Provided entries

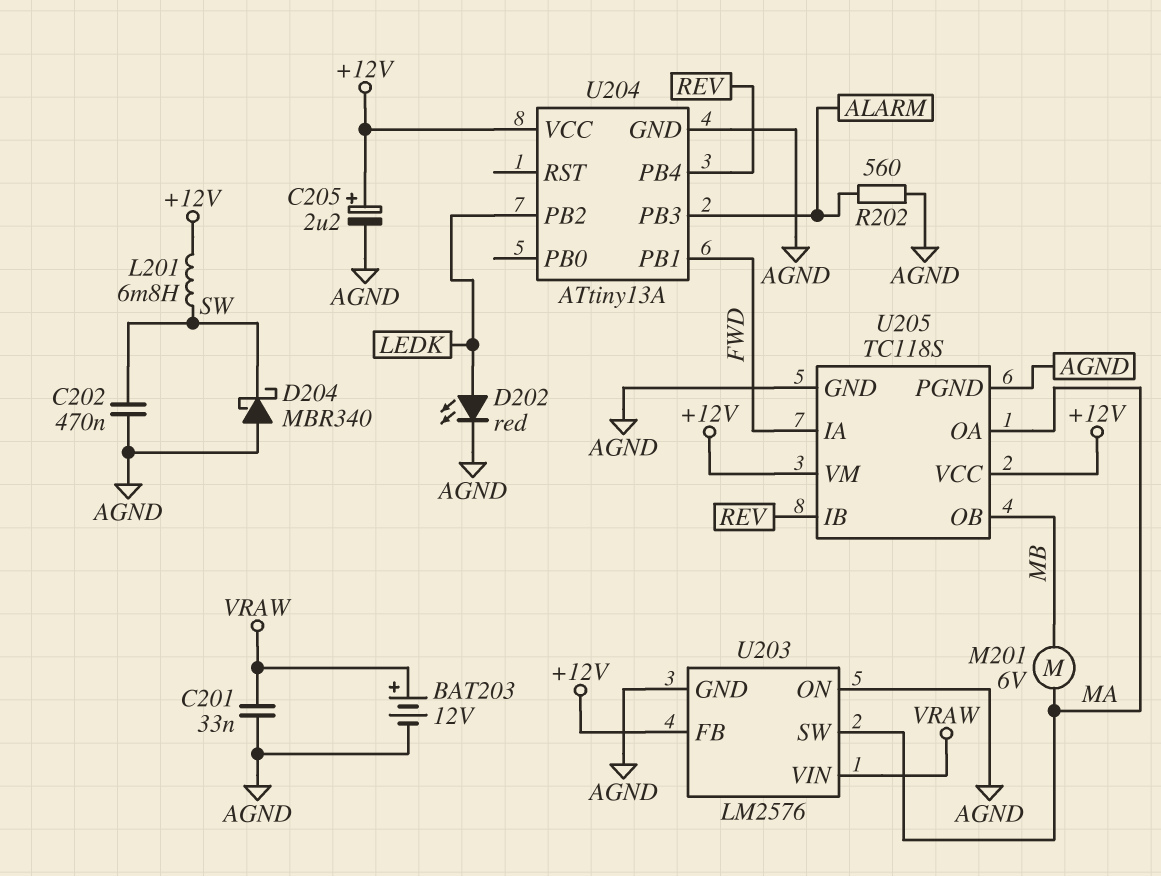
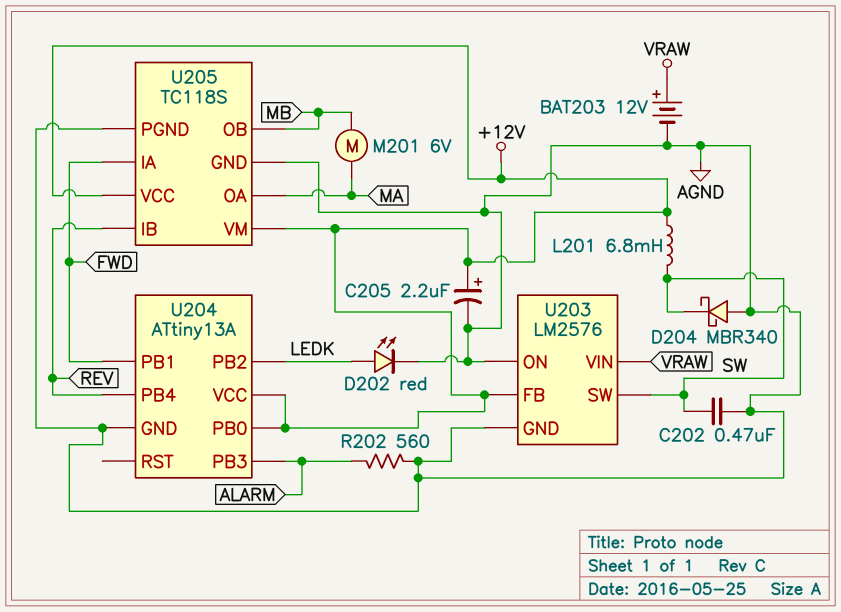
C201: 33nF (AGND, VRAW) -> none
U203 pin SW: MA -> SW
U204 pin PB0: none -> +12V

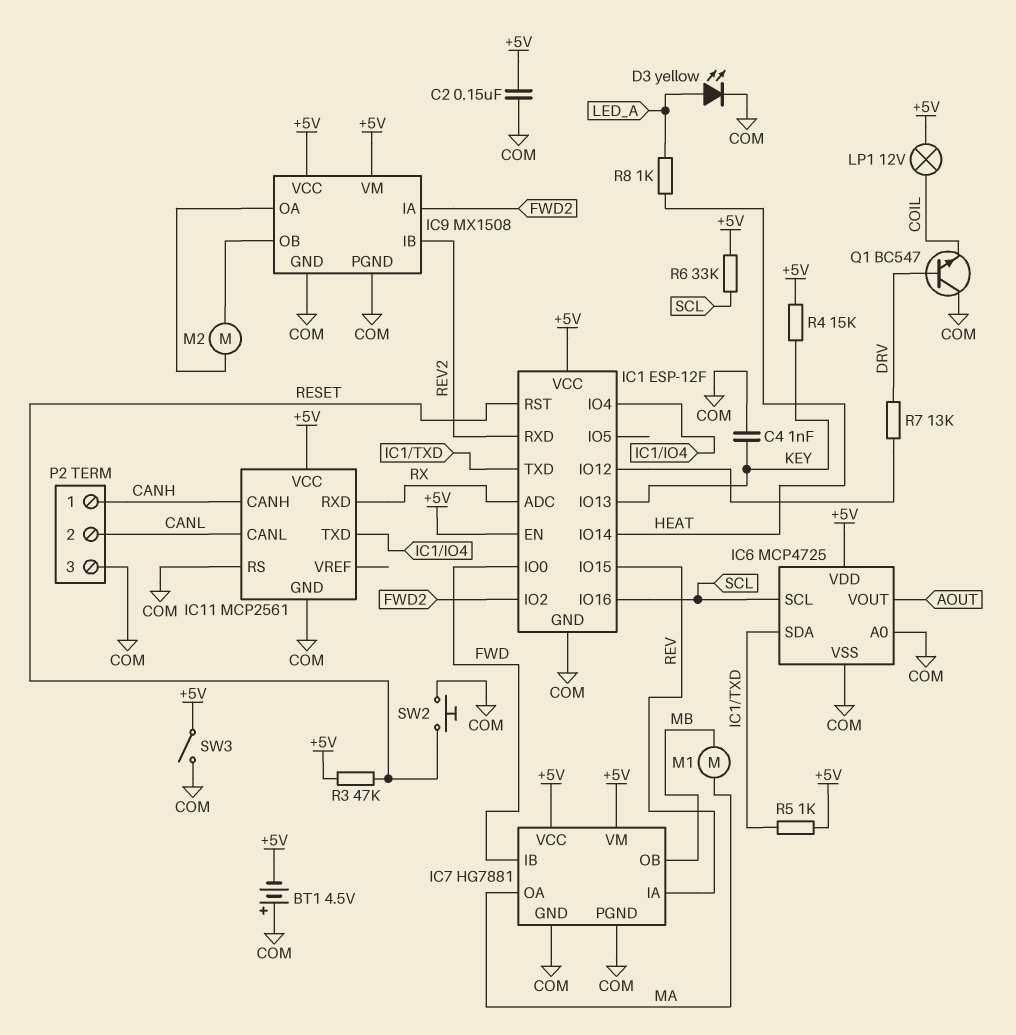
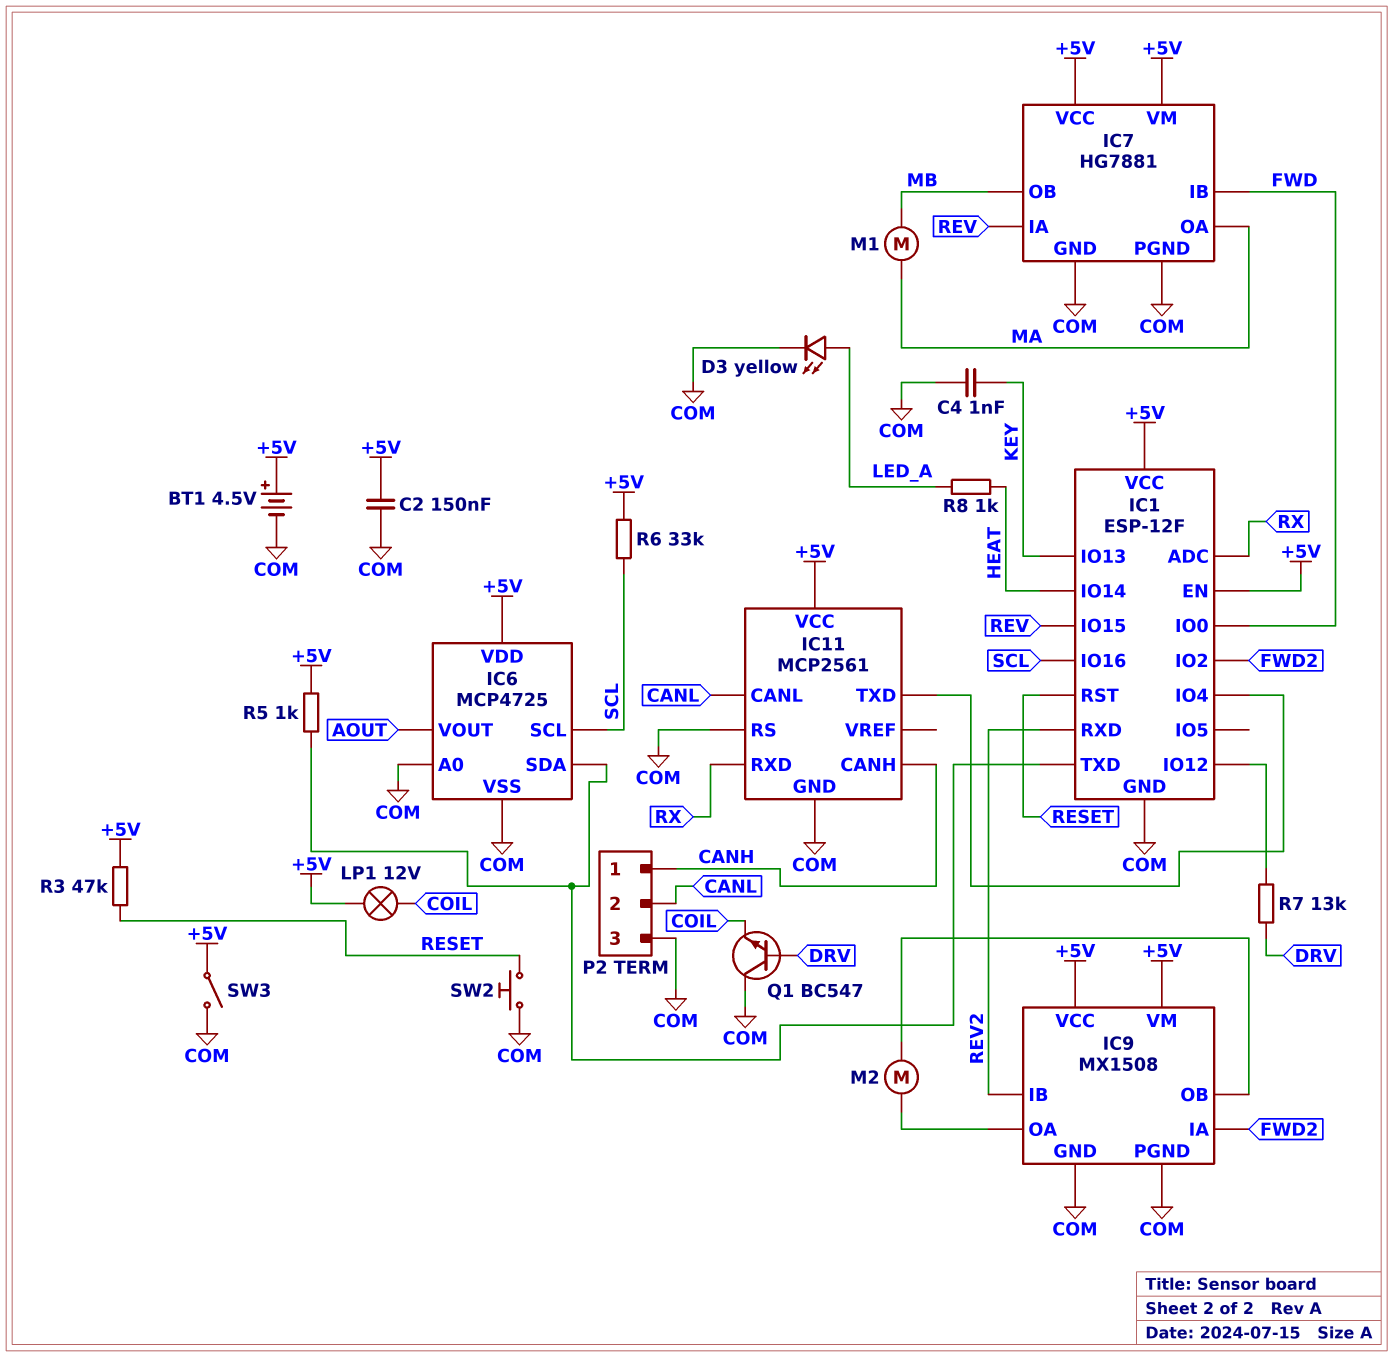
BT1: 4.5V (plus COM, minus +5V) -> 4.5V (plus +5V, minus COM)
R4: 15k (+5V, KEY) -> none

Problem details
Transcribe the whole listing exactly but exclude images.

The completed task
C201: 33nF (AGND, VRAW) -> none
U203 pin SW: MA -> SW
U204 pin PB0: none -> +12V

BT1: 4.5V (plus COM, minus +5V) -> 4.5V (plus +5V, minus COM)
R4: 15k (+5V, KEY) -> none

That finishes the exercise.